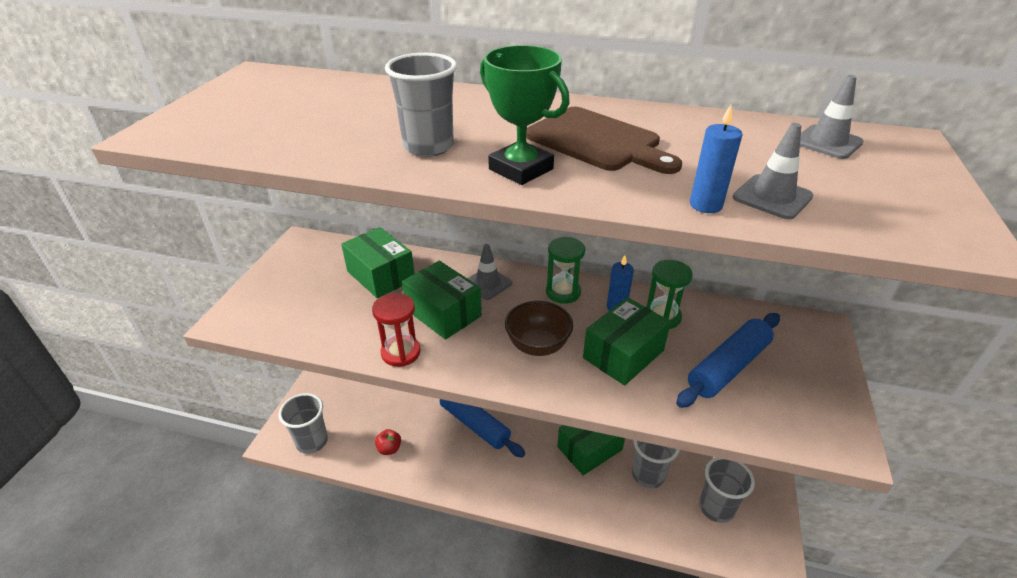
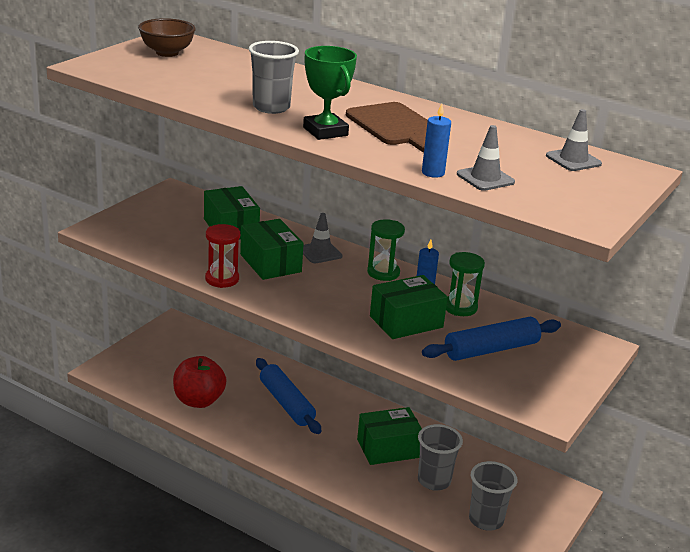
camera: 15 degrees right, 10 degrees down
(312, 442) = (131, 378): grey cup -> none
(389, 449) = (198, 400): red apple -> red apple, size x2.10
(537, 345) = (337, 300): brown bowl -> brown bowl (167, 53)

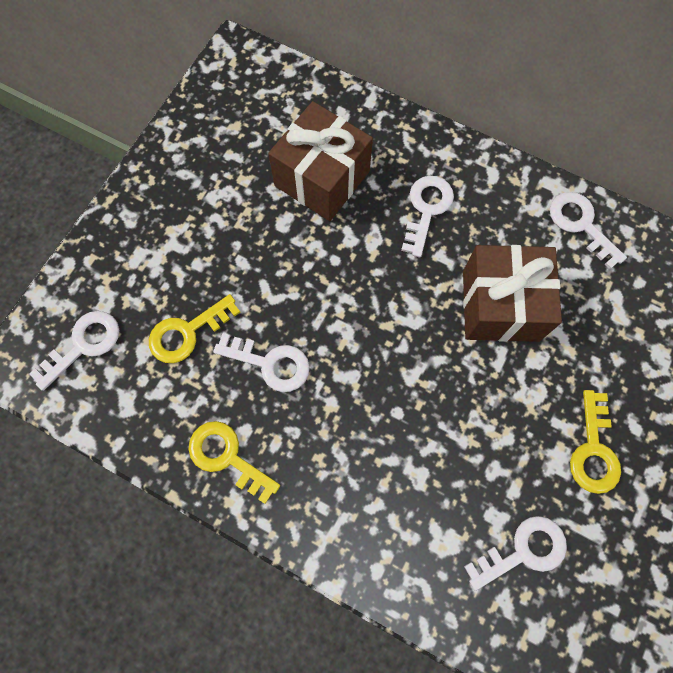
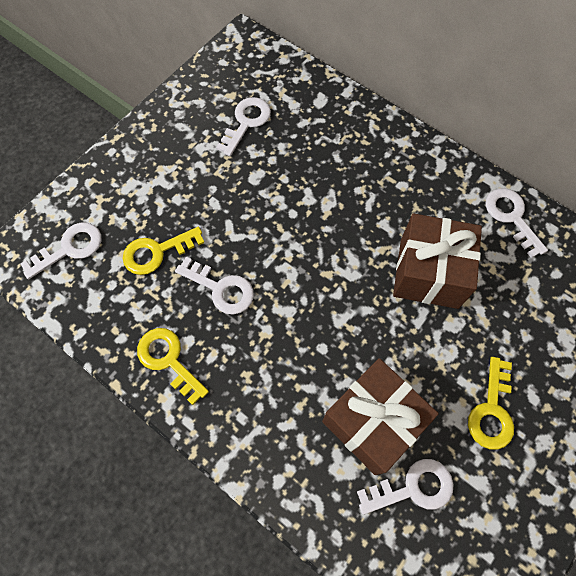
camera: 10 degrees right, 5 degrees down
(322, 178) = (294, 146): brown gift -> brown gift (372, 421)
(426, 209) = (378, 184): white key -> white key (246, 122)

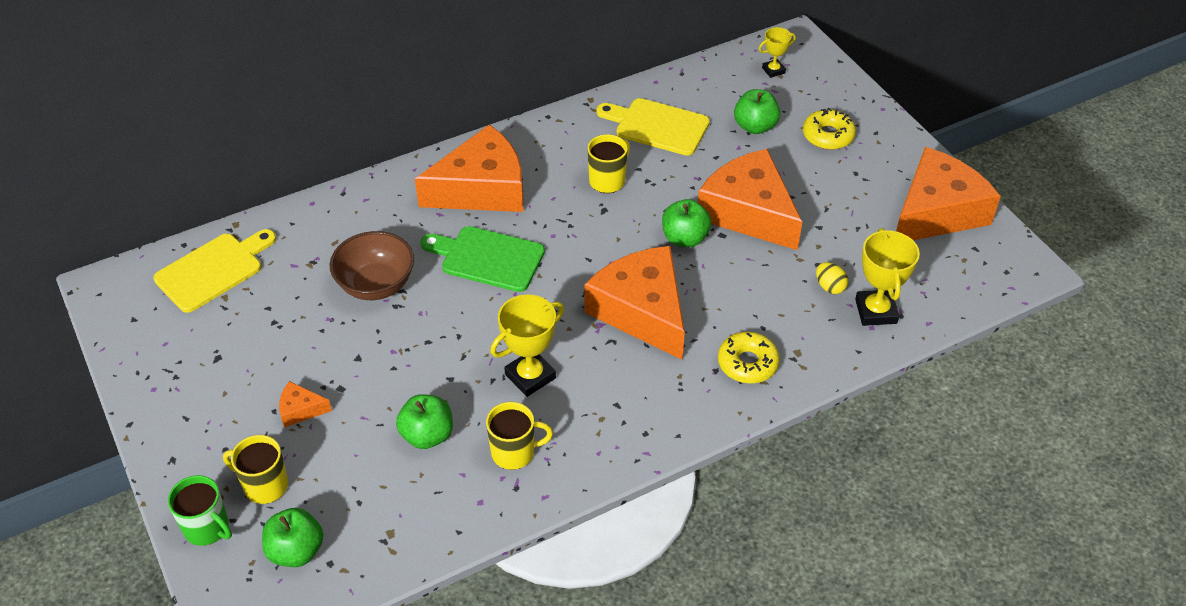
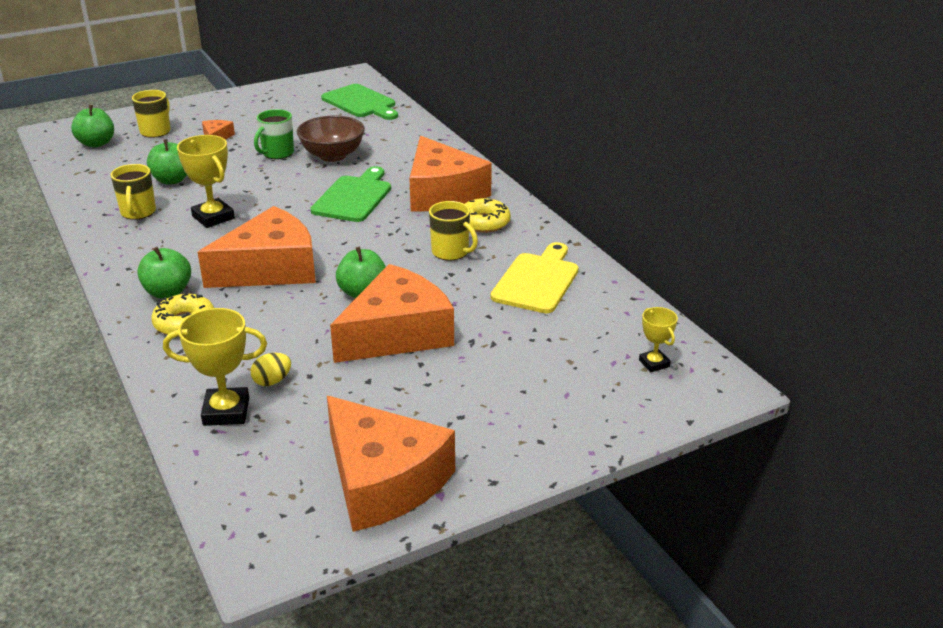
camera: 90 degrees right, 15 degrees down
(207, 528) = (131, 118): green mug -> green mug (277, 153)
(213, 270) = (361, 103): yellow cutting board -> green cutting board
(755, 126) = (543, 344): green apple -> green apple (168, 292)
(828, 135) = (530, 399): yellow donut -> yellow donut (484, 222)

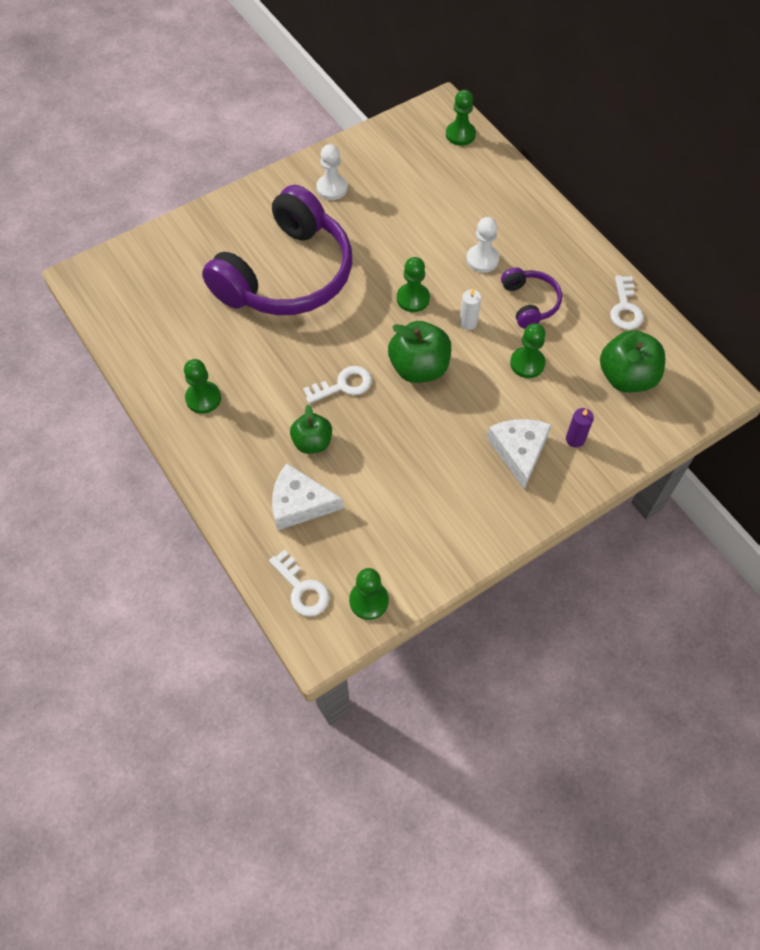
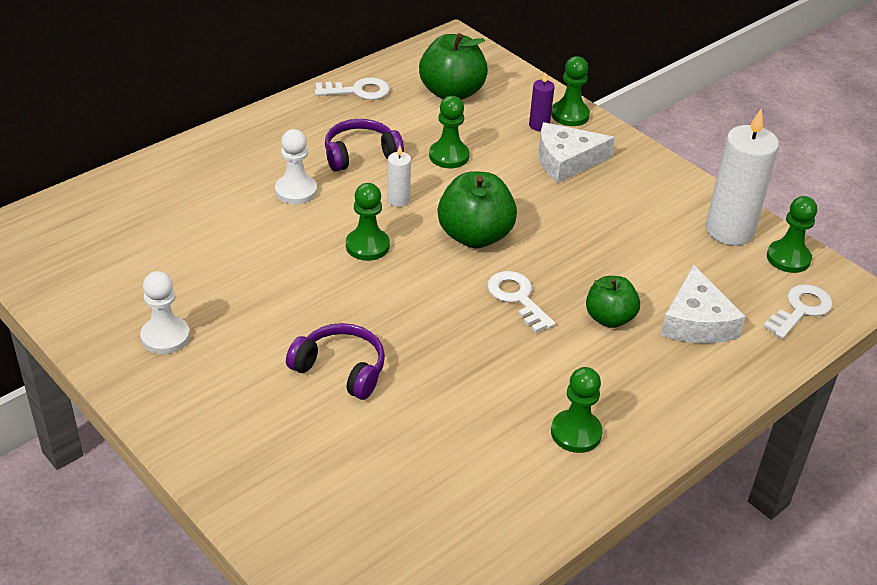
camera: 100 degrees left, 20 degrees down
(287, 275) = (341, 369): purple headphones -> purple headphones, size x0.44
(411, 562) = (729, 230): none -> white candle
(460, 134) = (63, 215): green pawn -> green pawn (570, 115)

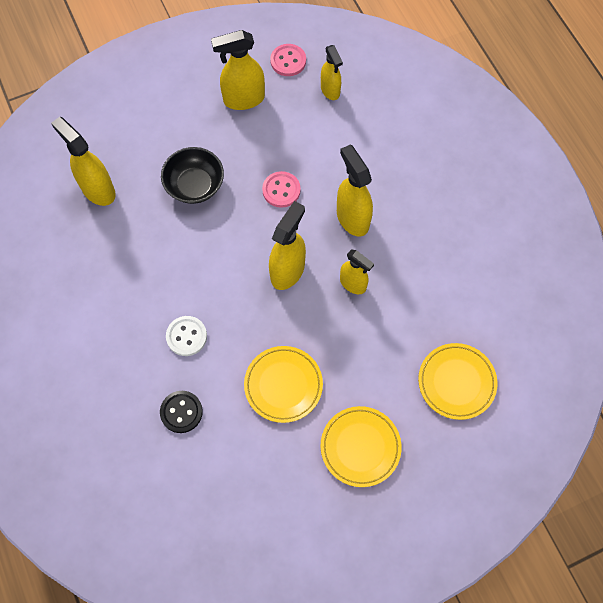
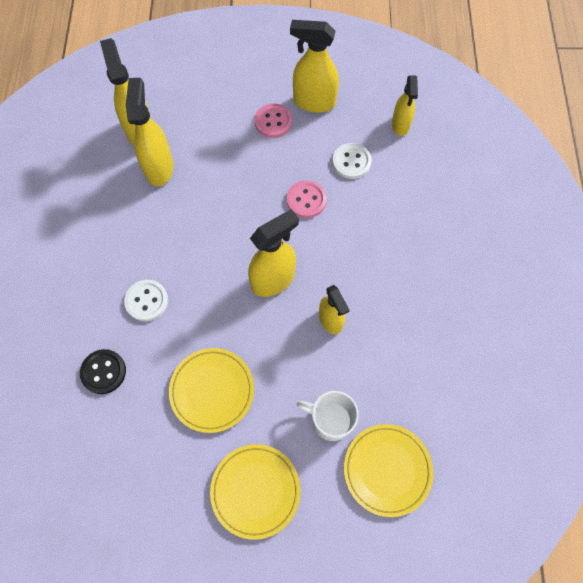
camera: 25 degrees right, 0 degrees up
(195, 185) = (228, 162): black bowl -> none
(288, 61) = (373, 83): pink button -> pink button (273, 122)
(304, 140) = (351, 162): none -> white button
(352, 218) = (362, 255): yellow spray bottle -> yellow spray bottle (159, 167)
(392, 364) = (330, 420): none -> white mug

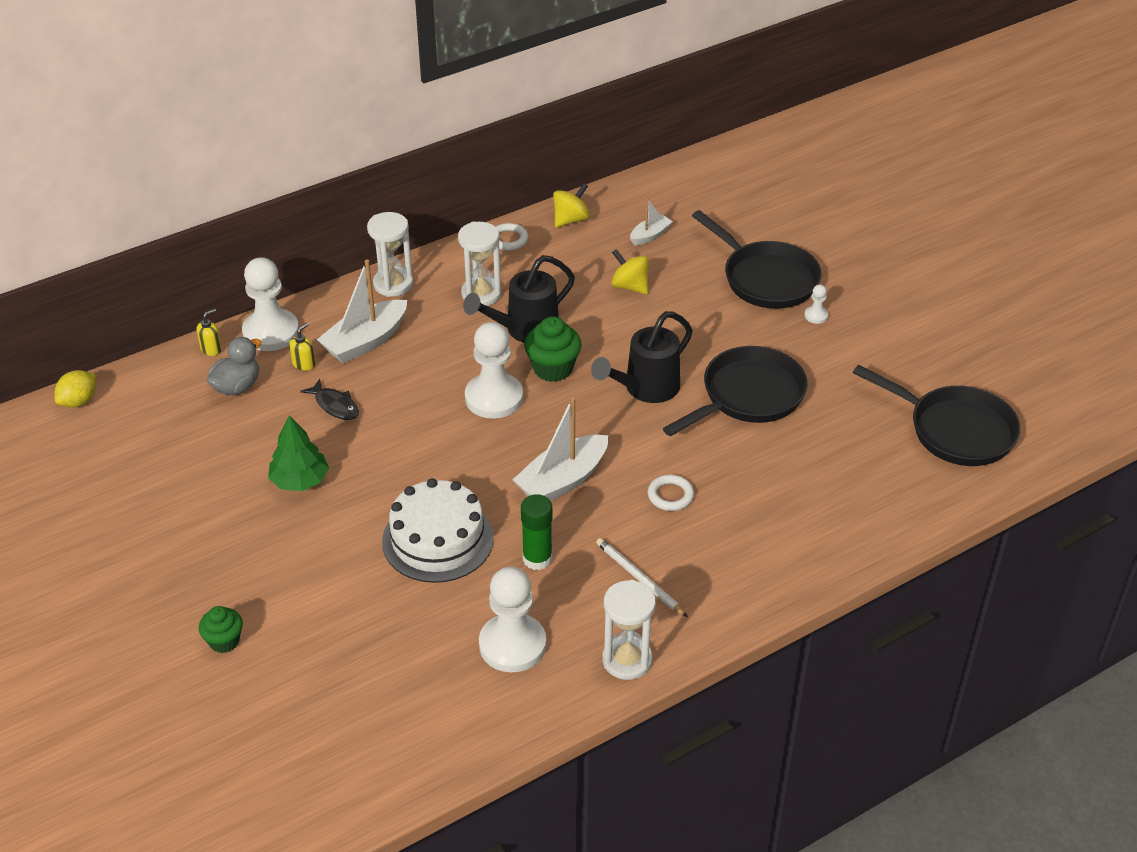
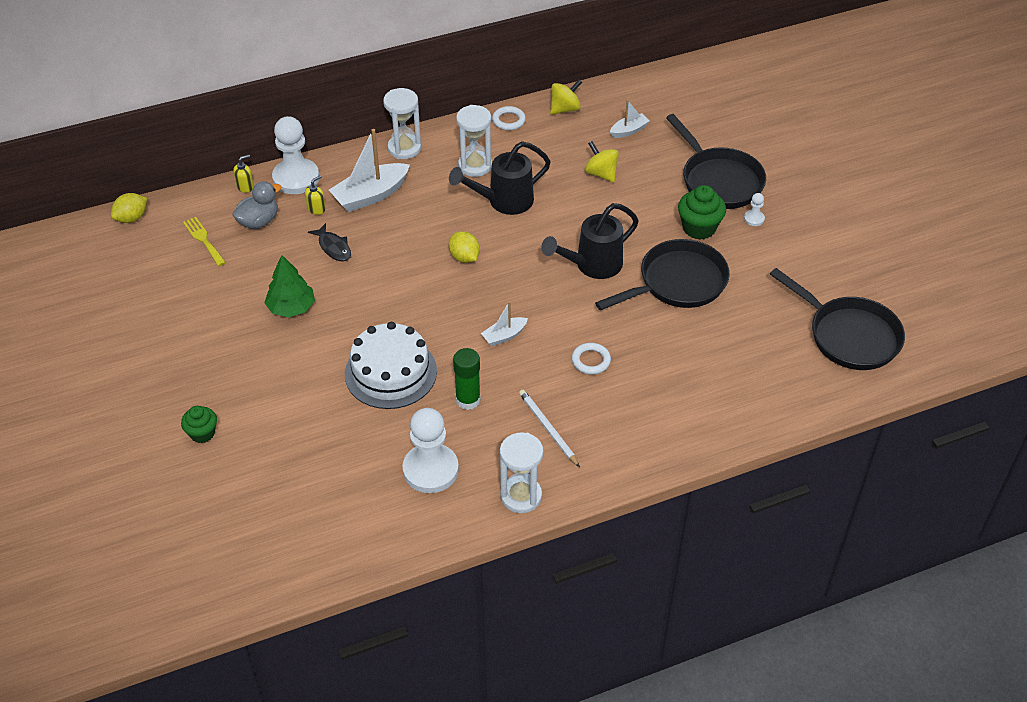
camera: 10 degrees right, 5 degrees up
(174, 416) = (203, 240): none -> yellow fork
(494, 398) = (464, 257): white pawn -> yellow lemon
(553, 368) = (519, 238): green cupcake -> green cupcake (699, 228)
(562, 481) = (504, 336): white boat -> white boat, size x0.54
===============
Task goal:
Copy out each line of the listing that holds "degrees".

Solved problem:
camera: 15 degrees right, 10 degrees down
camera: 10 degrees right, 5 degrees down
camera: 90 degrees right, 15 degrees down
camera: 100 degrees left, 20 degrees down
camera: 25 degrees right, 0 degrees up
camera: 10 degrees right, 5 degrees up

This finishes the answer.